> What to do: Please print, word for word, every line from the one that contains "JP6 pin 1: GND -> N_23" through the last line of the records, and nothing else.

(Records from a collection)
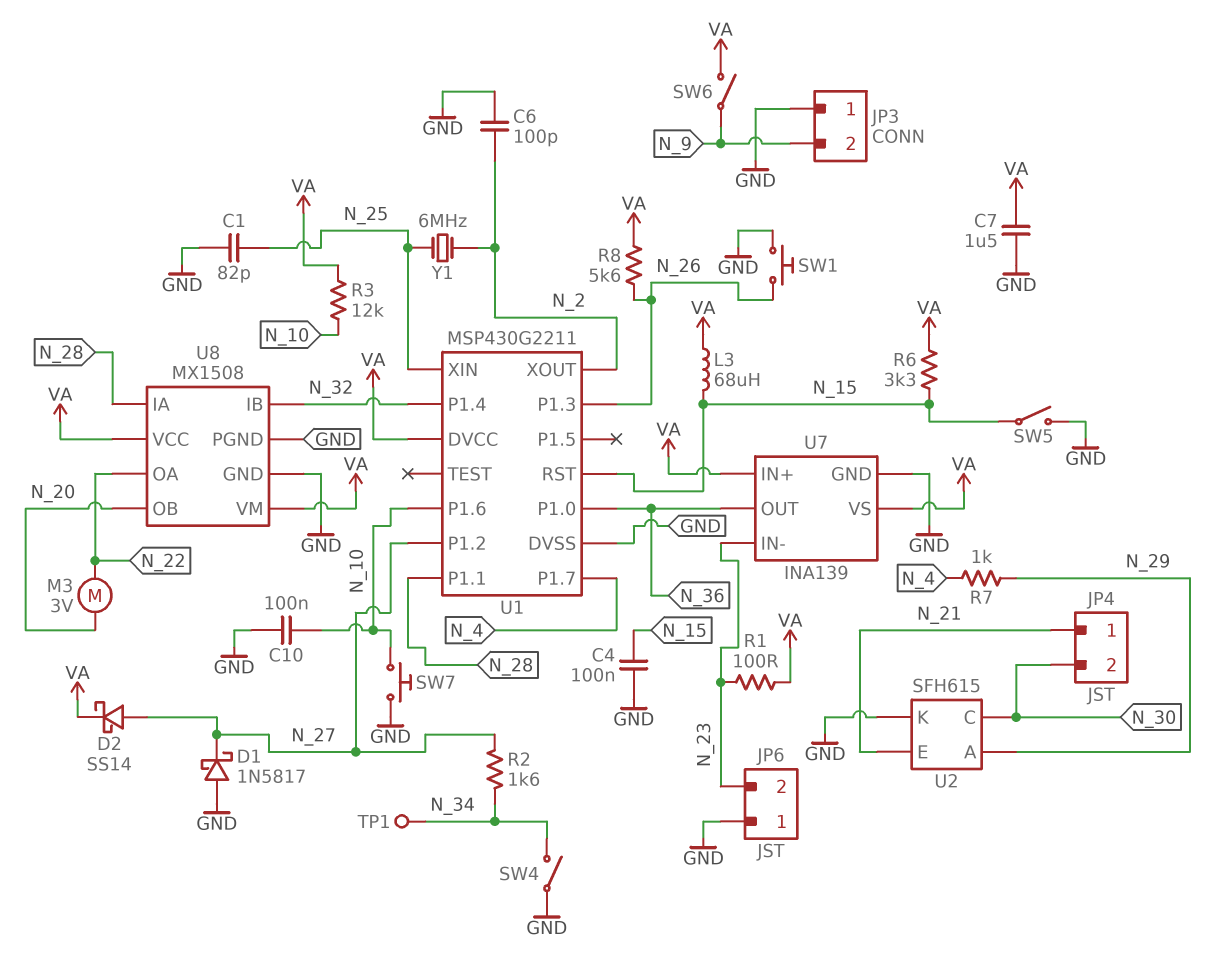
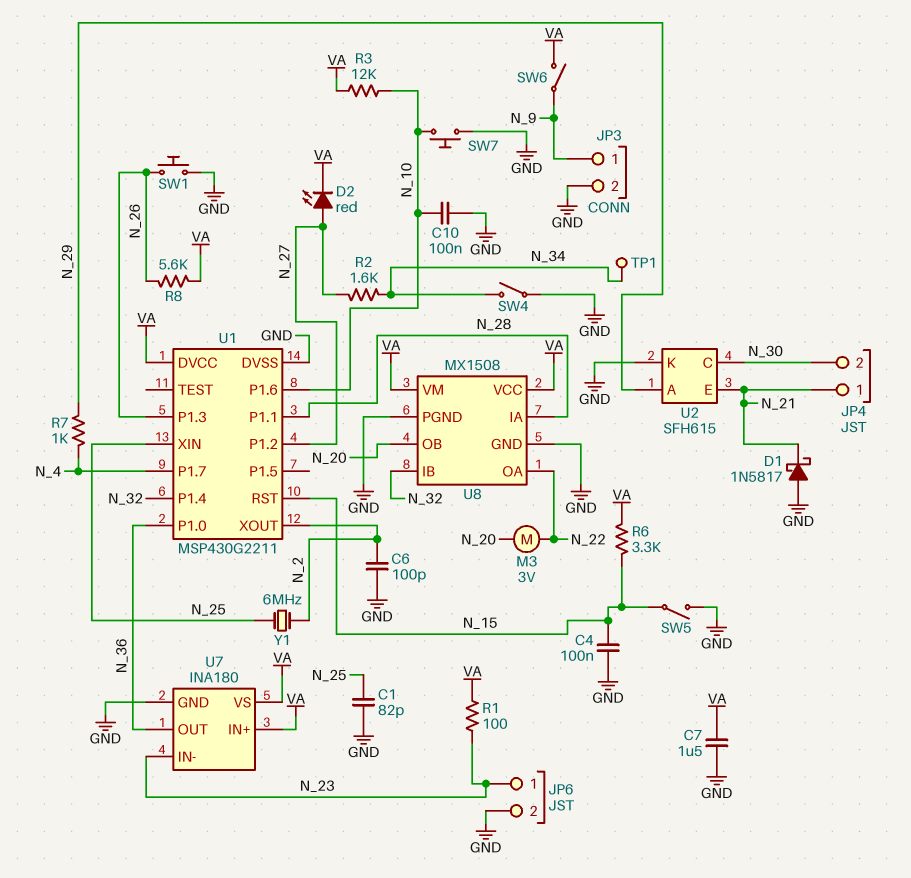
D1: schottky 1N5817 (A GND, K N_27) -> schottky 1N5817 (A GND, K N_21)
D2: schottky SS14 (A N_27, K VA) -> LED red (A N_27, K VA)
JP3 pin 1: GND -> N_9
JP3 pin 2: N_9 -> GND
JP6 pin 1: GND -> N_23
JP6 pin 2: N_23 -> GND
L3: 68uH (N_15, VA) -> none
U7: INA139 -> INA180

> Exercise answer:
JP6 pin 1: GND -> N_23
JP6 pin 2: N_23 -> GND
L3: 68uH (N_15, VA) -> none
U7: INA139 -> INA180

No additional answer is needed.